Scene images with change listings:
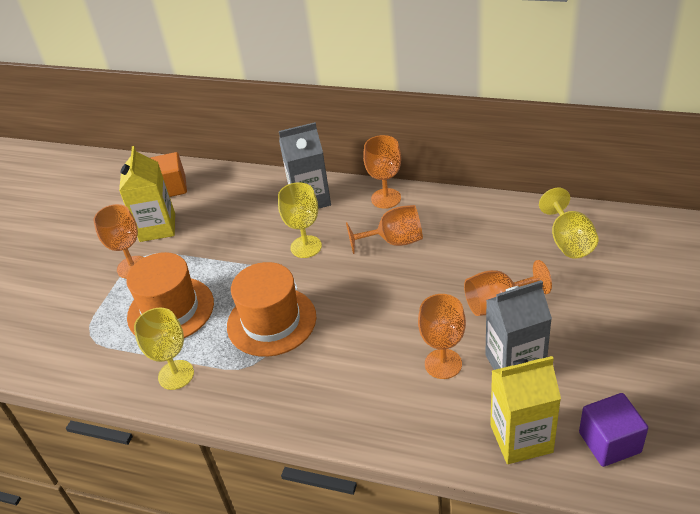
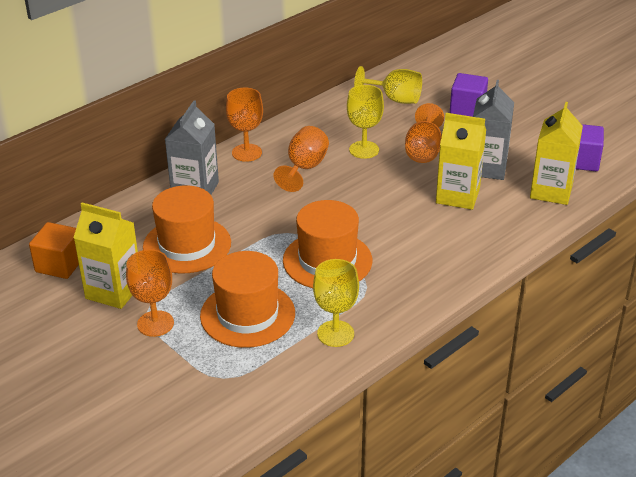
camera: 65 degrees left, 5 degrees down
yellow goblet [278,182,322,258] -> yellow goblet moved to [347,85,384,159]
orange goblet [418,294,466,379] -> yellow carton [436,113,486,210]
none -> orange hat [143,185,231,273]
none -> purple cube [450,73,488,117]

*Task requirements*. Look through the entries above, find each line containing "goblet", and copy it.

*Answer to this exercise*.
yellow goblet [278,182,322,258] -> yellow goblet moved to [347,85,384,159]
orange goblet [418,294,466,379] -> yellow carton [436,113,486,210]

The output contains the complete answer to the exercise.